RECORDED INFORMATION:

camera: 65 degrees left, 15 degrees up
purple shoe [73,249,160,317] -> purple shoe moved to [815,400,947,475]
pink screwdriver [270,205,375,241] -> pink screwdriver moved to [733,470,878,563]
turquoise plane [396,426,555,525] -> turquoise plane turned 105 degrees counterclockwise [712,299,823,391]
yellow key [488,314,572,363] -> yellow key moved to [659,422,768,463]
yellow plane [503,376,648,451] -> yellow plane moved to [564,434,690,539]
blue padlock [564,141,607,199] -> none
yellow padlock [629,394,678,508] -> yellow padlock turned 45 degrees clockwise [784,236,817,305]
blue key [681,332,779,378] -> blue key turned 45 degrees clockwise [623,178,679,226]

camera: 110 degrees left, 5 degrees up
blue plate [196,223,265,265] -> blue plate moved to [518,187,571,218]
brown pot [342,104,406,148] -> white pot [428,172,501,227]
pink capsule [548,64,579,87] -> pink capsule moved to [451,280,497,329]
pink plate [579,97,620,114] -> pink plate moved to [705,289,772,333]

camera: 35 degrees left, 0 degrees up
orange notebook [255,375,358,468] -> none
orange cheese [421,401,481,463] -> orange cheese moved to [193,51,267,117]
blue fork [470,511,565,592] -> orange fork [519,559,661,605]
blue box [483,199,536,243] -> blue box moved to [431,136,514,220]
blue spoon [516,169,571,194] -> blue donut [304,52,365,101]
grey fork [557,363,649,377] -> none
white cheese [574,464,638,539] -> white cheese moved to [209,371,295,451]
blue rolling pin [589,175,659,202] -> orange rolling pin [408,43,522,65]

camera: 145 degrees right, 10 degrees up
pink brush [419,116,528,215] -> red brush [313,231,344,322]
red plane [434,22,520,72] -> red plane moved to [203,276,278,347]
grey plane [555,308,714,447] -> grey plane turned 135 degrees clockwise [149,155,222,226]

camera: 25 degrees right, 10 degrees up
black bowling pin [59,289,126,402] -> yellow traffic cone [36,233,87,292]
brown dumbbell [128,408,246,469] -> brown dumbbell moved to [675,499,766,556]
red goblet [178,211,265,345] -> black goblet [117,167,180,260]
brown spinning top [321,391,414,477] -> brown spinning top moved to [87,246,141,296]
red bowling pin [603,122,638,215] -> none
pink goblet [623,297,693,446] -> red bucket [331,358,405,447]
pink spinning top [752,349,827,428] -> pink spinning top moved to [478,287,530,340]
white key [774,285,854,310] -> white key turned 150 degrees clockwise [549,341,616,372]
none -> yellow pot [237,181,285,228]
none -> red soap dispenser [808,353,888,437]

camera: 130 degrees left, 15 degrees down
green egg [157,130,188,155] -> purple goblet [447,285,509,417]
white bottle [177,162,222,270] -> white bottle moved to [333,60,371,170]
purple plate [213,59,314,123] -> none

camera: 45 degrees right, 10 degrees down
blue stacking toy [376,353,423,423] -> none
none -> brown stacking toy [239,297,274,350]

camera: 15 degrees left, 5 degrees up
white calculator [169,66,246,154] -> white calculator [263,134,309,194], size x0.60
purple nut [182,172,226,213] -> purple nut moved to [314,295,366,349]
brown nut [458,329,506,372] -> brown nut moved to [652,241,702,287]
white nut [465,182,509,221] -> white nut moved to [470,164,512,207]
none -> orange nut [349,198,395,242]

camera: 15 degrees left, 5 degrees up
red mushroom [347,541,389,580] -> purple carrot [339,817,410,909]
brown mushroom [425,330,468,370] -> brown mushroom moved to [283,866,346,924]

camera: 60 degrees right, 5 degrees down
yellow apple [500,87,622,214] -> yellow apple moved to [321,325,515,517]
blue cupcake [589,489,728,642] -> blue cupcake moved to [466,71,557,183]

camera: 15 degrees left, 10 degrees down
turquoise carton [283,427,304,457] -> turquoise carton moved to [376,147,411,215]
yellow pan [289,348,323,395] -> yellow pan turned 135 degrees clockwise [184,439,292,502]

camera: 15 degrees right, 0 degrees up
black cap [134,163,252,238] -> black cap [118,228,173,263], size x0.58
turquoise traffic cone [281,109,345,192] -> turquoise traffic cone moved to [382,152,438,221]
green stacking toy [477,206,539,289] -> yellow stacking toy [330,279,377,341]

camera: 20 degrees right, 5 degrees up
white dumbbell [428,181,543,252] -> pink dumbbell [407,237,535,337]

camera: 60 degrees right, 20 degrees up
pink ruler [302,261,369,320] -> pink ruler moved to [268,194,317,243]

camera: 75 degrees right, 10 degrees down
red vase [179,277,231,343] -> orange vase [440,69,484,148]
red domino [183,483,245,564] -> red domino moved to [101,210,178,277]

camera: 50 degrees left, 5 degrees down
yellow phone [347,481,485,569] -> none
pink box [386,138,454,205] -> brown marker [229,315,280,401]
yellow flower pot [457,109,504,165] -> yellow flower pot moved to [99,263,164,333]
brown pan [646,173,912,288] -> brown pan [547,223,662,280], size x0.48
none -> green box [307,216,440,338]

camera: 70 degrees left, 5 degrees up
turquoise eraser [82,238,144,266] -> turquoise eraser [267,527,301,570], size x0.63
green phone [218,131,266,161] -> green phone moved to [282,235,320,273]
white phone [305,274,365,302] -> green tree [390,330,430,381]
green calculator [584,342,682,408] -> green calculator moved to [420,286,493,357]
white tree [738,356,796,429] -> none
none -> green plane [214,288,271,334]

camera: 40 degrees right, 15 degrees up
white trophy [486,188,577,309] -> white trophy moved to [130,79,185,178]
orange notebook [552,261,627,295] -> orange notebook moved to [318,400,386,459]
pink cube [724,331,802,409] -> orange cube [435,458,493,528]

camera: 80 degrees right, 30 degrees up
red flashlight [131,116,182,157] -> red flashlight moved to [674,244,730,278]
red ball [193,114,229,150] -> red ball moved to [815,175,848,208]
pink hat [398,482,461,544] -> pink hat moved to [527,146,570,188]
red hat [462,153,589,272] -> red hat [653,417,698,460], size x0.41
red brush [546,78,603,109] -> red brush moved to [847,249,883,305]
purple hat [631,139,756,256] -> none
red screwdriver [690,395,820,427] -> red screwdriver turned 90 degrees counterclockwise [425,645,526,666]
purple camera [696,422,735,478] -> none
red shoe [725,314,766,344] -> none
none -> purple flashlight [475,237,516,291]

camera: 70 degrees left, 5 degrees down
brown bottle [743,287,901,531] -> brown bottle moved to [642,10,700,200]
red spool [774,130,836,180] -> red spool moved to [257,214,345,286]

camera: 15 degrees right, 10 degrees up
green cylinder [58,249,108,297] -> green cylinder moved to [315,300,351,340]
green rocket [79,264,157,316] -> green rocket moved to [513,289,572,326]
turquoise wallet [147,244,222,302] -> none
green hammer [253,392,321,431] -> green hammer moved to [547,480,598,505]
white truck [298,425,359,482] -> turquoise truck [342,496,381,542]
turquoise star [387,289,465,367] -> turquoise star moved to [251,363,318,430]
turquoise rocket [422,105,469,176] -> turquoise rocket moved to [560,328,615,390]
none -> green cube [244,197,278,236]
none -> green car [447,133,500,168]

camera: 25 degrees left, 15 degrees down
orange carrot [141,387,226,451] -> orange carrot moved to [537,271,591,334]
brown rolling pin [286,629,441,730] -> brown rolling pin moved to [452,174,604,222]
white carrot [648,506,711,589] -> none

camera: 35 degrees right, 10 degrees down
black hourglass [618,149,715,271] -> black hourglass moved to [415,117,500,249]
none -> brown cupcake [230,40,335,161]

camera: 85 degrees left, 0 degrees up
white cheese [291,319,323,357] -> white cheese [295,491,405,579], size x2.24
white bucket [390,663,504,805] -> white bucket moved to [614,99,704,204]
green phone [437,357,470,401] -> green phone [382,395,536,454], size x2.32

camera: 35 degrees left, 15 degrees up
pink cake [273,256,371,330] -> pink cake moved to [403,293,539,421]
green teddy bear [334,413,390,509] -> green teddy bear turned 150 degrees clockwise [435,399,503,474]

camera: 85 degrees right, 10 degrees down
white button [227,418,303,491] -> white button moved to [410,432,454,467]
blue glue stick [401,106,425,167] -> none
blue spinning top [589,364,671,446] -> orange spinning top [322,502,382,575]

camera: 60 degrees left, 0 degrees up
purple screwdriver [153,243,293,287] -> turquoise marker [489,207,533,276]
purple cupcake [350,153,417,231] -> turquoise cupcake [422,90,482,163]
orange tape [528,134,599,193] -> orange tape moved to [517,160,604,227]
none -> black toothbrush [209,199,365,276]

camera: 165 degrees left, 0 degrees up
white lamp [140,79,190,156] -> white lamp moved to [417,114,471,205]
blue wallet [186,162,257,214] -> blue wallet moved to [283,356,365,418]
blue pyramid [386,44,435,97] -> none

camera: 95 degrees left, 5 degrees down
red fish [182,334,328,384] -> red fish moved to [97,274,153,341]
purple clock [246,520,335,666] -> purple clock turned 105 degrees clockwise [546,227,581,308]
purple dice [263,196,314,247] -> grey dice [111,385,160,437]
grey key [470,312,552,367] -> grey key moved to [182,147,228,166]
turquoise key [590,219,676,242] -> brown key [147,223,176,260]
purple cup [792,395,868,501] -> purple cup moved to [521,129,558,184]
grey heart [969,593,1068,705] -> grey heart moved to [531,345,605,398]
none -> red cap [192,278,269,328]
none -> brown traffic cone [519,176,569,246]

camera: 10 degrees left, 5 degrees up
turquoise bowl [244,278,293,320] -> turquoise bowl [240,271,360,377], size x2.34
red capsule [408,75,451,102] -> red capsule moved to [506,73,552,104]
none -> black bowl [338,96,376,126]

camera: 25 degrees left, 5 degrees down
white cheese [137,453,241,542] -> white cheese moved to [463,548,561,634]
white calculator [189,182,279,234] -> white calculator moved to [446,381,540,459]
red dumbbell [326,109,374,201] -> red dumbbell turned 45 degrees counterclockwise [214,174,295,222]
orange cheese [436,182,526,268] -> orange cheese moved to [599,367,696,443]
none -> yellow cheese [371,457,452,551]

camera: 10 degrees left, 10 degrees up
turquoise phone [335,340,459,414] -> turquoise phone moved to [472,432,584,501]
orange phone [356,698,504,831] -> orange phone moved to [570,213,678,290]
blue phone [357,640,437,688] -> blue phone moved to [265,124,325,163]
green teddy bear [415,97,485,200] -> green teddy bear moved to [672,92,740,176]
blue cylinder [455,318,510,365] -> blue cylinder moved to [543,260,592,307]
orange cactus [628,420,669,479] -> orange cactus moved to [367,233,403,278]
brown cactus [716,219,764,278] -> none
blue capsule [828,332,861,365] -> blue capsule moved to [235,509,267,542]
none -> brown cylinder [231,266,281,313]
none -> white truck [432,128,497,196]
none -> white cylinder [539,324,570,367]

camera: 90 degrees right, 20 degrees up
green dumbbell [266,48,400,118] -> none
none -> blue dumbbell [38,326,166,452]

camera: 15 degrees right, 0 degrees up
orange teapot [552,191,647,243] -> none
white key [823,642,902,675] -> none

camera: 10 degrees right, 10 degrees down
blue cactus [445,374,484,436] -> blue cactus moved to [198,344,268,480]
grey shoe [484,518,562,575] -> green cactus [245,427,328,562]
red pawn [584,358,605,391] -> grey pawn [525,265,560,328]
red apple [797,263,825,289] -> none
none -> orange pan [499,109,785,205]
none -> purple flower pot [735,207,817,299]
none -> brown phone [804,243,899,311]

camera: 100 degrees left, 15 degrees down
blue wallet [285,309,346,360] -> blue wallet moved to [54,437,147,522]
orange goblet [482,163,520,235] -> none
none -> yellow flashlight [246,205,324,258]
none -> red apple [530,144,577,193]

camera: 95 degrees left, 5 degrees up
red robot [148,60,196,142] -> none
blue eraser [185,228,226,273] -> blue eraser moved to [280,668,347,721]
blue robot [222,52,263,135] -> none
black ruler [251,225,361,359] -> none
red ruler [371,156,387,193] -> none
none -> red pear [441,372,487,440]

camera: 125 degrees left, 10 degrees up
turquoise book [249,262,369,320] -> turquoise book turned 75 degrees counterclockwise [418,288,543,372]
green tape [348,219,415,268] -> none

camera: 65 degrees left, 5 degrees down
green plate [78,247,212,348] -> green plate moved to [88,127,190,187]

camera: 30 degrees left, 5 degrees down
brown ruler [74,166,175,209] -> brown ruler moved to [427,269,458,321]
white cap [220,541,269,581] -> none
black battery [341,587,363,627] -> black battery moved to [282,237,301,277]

EXERCISE BRIEF:
Return only the lines between the one holding "none -> red apple [530,144,577,193]" and the one holding "white cap [220,541,269,581] -> none", inclusive, exactly as they appear above.

WRITTEN SOLUTION:
none -> red apple [530,144,577,193]

camera: 95 degrees left, 5 degrees up
red robot [148,60,196,142] -> none
blue eraser [185,228,226,273] -> blue eraser moved to [280,668,347,721]
blue robot [222,52,263,135] -> none
black ruler [251,225,361,359] -> none
red ruler [371,156,387,193] -> none
none -> red pear [441,372,487,440]

camera: 125 degrees left, 10 degrees up
turquoise book [249,262,369,320] -> turquoise book turned 75 degrees counterclockwise [418,288,543,372]
green tape [348,219,415,268] -> none

camera: 65 degrees left, 5 degrees down
green plate [78,247,212,348] -> green plate moved to [88,127,190,187]

camera: 30 degrees left, 5 degrees down
brown ruler [74,166,175,209] -> brown ruler moved to [427,269,458,321]
white cap [220,541,269,581] -> none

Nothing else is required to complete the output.